## EXERCISE REQUIREMENTS
Leaving out the images, reproduce every line of the data that follows exactly.
*** Opening of STUDY MATERIAL ***
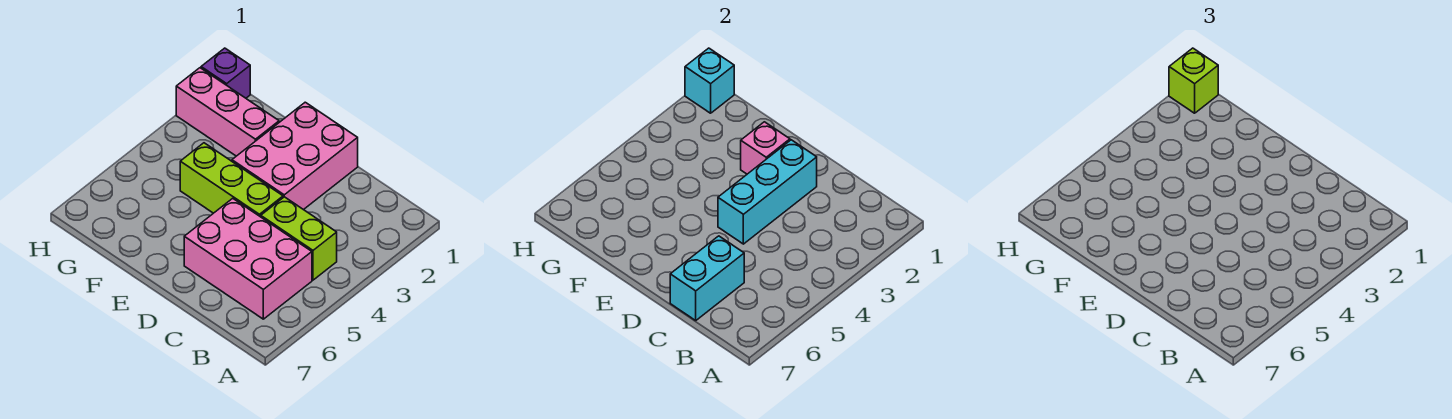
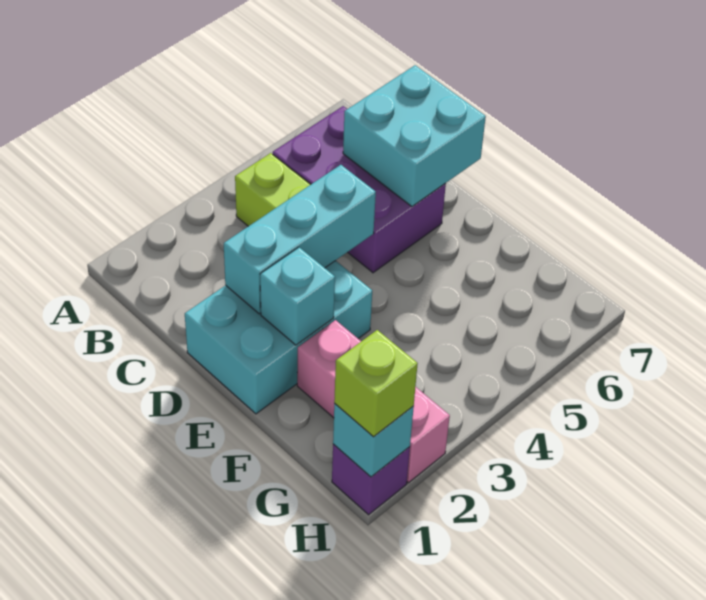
pink brick B5:D6 level 1 -> purple brick B5:D6 level 1
cyan brick C6:C7 level 2 -> cyan brick C6:D7 level 2
pink brick D1:E3 level 1 -> cyan brick D1:E3 level 1
lime brick D4:F4 level 1 -> none
pink brick E2 level 2 -> cyan brick E2 level 2

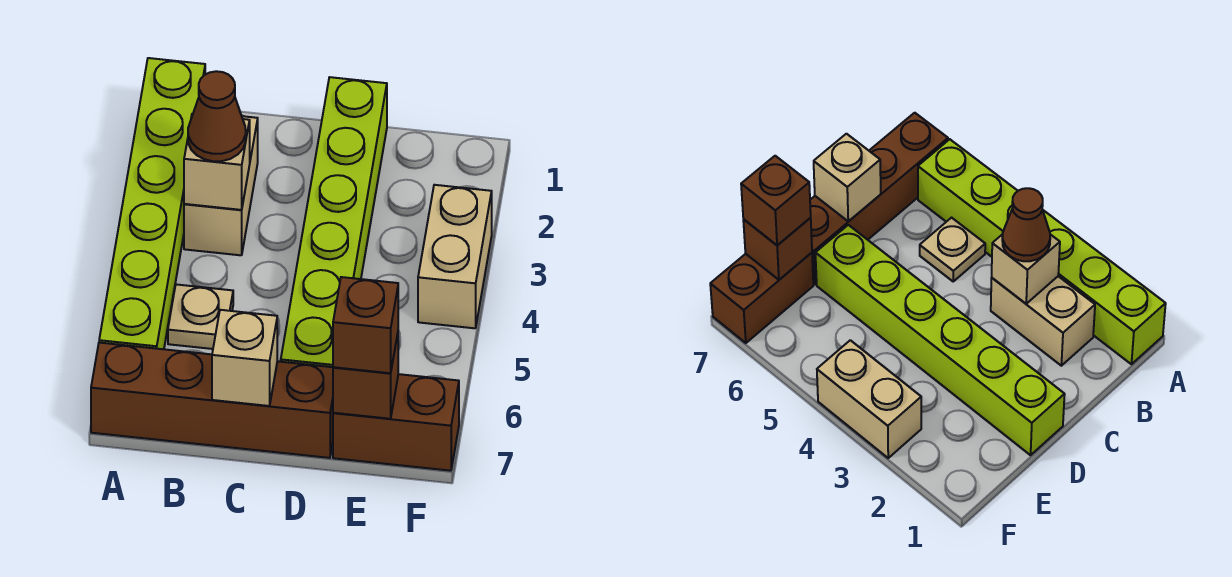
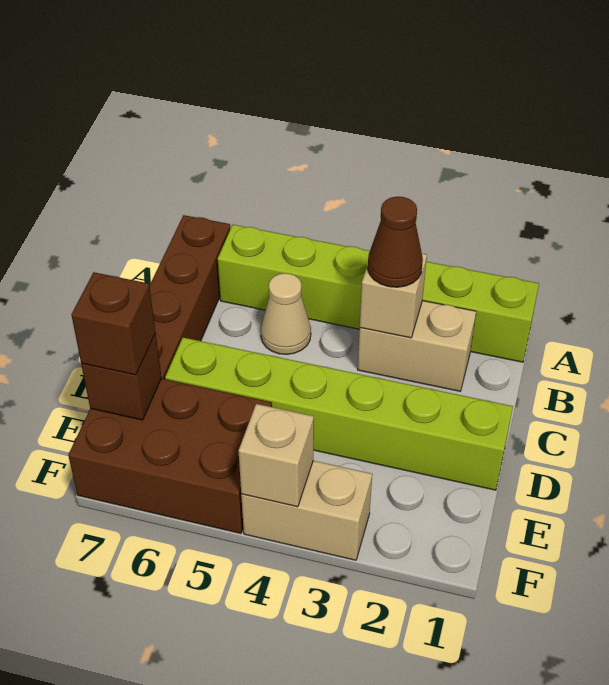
tan plate B5 level 1 -> tan cone B5 level 1
tan brick C7 level 2 -> tan brick F4 level 2
brown brick E7:F7 level 1 -> brown brick E5:F7 level 1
*** Close of STUDY MATERIAL ***
## TASK OUTPUT
pink brick B5:D6 level 1 -> purple brick B5:D6 level 1
cyan brick C6:C7 level 2 -> cyan brick C6:D7 level 2
pink brick D1:E3 level 1 -> cyan brick D1:E3 level 1
lime brick D4:F4 level 1 -> none
pink brick E2 level 2 -> cyan brick E2 level 2

tan plate B5 level 1 -> tan cone B5 level 1
tan brick C7 level 2 -> tan brick F4 level 2
brown brick E7:F7 level 1 -> brown brick E5:F7 level 1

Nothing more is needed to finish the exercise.